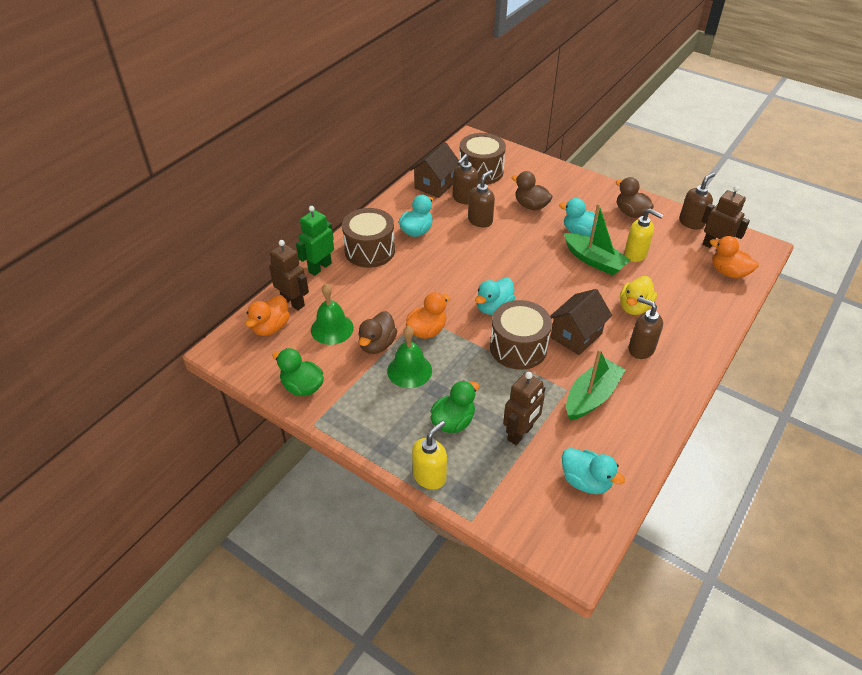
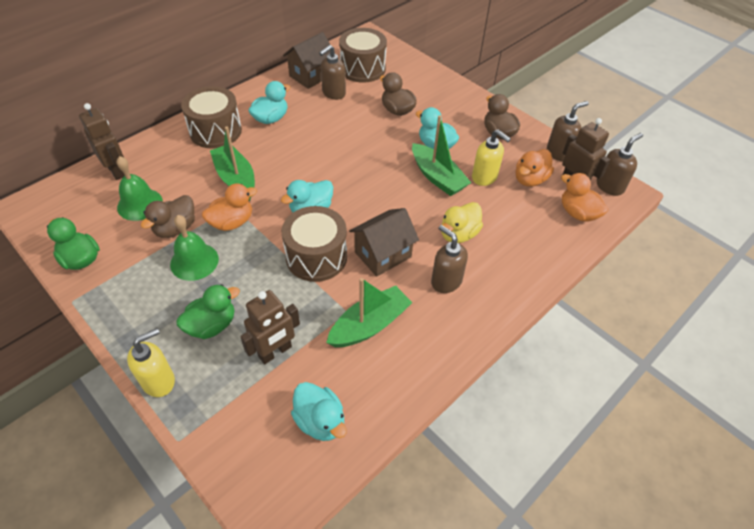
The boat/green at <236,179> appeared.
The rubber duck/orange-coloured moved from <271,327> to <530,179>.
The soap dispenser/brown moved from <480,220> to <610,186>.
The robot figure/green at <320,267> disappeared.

» WHAT YOU SHOULD DO
From the line containing "The rubber duck/orange-coloured" through the final line of the listing above, retype every line exactly; leave out everything else.

» TASK OUTPUT
The rubber duck/orange-coloured moved from <271,327> to <530,179>.
The soap dispenser/brown moved from <480,220> to <610,186>.
The robot figure/green at <320,267> disappeared.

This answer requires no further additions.